- **ACTION ITEM**
What you return must be the lines of the data that hold the word "brown".

(Coordinate-based change listings)
= = = = =

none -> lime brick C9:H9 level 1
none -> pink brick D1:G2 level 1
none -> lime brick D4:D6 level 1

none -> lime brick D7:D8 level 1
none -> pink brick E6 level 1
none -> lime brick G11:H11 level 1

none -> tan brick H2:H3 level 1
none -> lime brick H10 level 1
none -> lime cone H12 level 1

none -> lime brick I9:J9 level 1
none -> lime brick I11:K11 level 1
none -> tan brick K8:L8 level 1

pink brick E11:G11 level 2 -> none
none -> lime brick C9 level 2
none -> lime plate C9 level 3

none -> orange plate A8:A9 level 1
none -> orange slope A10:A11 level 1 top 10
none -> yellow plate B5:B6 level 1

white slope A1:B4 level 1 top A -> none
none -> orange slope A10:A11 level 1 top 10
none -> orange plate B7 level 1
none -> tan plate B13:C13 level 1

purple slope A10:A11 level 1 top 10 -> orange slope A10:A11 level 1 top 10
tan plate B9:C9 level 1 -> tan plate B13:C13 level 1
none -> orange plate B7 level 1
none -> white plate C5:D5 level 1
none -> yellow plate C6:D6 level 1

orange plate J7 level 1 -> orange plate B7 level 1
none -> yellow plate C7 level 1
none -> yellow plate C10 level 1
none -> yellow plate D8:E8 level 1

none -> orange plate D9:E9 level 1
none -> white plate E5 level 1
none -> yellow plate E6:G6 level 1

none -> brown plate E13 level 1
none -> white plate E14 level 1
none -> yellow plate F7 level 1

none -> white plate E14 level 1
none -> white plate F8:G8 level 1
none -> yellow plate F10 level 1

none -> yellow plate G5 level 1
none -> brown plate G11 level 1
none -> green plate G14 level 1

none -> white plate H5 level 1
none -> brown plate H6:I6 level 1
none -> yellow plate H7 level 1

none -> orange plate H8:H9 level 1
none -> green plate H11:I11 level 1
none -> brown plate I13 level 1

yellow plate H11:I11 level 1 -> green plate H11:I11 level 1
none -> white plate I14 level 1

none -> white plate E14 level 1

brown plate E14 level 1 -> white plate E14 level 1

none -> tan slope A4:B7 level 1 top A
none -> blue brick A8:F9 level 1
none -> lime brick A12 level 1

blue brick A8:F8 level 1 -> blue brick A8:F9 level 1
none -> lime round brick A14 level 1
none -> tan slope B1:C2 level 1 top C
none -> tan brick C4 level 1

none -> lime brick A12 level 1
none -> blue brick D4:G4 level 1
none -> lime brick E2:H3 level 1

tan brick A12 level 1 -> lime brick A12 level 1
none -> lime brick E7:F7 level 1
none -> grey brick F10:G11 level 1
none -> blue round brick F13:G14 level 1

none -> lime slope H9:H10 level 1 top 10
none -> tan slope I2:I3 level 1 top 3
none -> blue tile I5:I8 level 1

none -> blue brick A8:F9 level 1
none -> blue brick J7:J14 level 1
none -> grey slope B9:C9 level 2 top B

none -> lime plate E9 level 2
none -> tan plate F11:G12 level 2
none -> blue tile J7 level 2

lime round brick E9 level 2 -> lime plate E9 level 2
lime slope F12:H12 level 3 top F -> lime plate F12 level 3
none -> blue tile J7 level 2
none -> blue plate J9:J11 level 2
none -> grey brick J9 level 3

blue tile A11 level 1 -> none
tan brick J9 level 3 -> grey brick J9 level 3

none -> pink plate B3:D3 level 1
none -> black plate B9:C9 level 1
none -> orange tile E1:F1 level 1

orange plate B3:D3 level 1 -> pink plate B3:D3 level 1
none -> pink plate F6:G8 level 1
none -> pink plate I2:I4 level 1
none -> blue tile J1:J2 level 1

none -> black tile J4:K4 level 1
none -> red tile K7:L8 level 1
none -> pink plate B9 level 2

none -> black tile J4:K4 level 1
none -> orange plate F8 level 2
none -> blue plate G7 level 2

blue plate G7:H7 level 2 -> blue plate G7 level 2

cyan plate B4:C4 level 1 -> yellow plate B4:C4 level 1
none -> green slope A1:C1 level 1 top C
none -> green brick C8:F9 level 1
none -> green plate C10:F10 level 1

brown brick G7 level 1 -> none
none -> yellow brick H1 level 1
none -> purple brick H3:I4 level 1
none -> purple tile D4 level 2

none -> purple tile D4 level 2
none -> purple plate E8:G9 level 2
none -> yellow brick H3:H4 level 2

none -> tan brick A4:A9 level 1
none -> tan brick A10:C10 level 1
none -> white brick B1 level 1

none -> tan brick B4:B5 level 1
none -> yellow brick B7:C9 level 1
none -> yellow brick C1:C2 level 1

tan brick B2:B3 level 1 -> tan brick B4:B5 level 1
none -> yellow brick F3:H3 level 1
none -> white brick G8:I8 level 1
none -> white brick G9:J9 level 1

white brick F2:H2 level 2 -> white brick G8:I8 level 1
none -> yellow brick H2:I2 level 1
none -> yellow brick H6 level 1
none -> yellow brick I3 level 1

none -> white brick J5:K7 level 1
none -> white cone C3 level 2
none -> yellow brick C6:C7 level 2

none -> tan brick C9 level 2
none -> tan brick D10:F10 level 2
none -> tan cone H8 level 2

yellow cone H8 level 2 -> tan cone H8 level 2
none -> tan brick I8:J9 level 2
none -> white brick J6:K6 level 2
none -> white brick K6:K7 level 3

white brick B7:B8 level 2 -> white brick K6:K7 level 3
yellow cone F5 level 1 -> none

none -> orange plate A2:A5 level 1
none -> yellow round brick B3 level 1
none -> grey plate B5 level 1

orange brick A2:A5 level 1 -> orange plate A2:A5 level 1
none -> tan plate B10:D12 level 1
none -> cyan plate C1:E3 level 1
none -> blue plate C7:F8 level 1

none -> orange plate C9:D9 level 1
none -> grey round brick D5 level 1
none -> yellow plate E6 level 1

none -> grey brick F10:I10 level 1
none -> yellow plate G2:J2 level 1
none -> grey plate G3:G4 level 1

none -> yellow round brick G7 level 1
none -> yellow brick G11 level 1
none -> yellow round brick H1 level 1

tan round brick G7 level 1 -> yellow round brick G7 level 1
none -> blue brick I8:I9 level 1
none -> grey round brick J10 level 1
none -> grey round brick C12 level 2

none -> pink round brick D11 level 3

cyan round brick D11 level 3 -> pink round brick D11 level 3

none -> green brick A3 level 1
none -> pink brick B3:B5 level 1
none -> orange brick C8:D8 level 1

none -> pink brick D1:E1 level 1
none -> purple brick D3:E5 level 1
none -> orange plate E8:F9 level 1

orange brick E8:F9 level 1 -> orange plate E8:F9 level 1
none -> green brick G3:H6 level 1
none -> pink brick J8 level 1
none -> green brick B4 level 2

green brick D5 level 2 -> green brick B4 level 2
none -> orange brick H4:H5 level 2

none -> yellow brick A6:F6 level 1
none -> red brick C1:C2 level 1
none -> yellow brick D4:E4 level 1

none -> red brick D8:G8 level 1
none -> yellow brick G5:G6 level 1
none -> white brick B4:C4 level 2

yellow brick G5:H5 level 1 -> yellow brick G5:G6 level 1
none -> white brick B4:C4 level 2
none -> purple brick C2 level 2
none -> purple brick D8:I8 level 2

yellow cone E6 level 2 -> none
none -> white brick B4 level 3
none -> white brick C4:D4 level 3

= = = = =

- **SOLUTION FOR THIS PROBLEM**
none -> brown plate E13 level 1
none -> brown plate G11 level 1
none -> brown plate H6:I6 level 1
none -> brown plate I13 level 1
brown plate E14 level 1 -> white plate E14 level 1
brown brick G7 level 1 -> none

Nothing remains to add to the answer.